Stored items
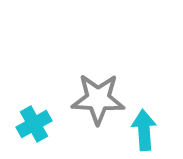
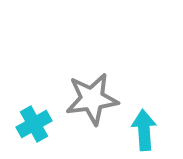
gray star: moved 6 px left; rotated 10 degrees counterclockwise
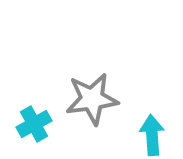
cyan arrow: moved 8 px right, 5 px down
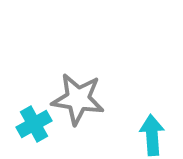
gray star: moved 14 px left; rotated 16 degrees clockwise
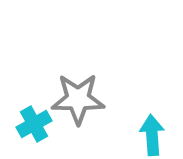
gray star: rotated 8 degrees counterclockwise
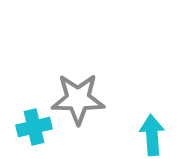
cyan cross: moved 3 px down; rotated 16 degrees clockwise
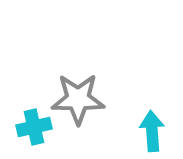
cyan arrow: moved 4 px up
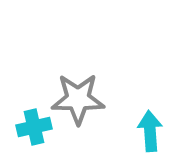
cyan arrow: moved 2 px left
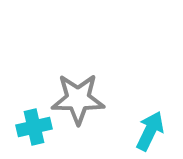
cyan arrow: rotated 30 degrees clockwise
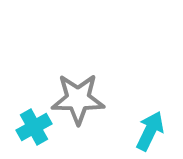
cyan cross: rotated 16 degrees counterclockwise
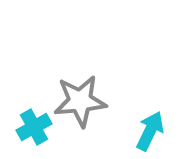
gray star: moved 2 px right, 2 px down; rotated 6 degrees counterclockwise
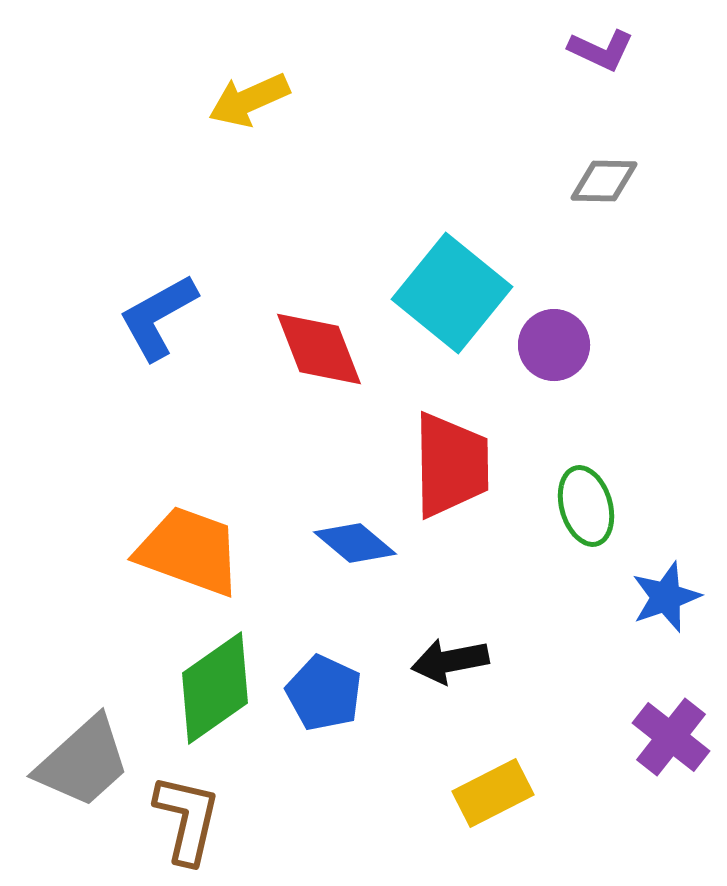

- GOAL -
Please transcribe the stretch of lines from the start through the line containing "cyan cross: rotated", including both ends, and leave the pictures out of your copy.

- WORKED SOLUTION -
gray star: moved 6 px left; rotated 10 degrees counterclockwise
cyan arrow: moved 8 px right, 5 px down
gray star: moved 14 px left; rotated 16 degrees clockwise
gray star: rotated 8 degrees counterclockwise
cyan cross: moved 3 px down; rotated 16 degrees clockwise
cyan arrow: moved 4 px up
cyan arrow: moved 2 px left
cyan arrow: rotated 30 degrees clockwise
cyan cross: rotated 16 degrees counterclockwise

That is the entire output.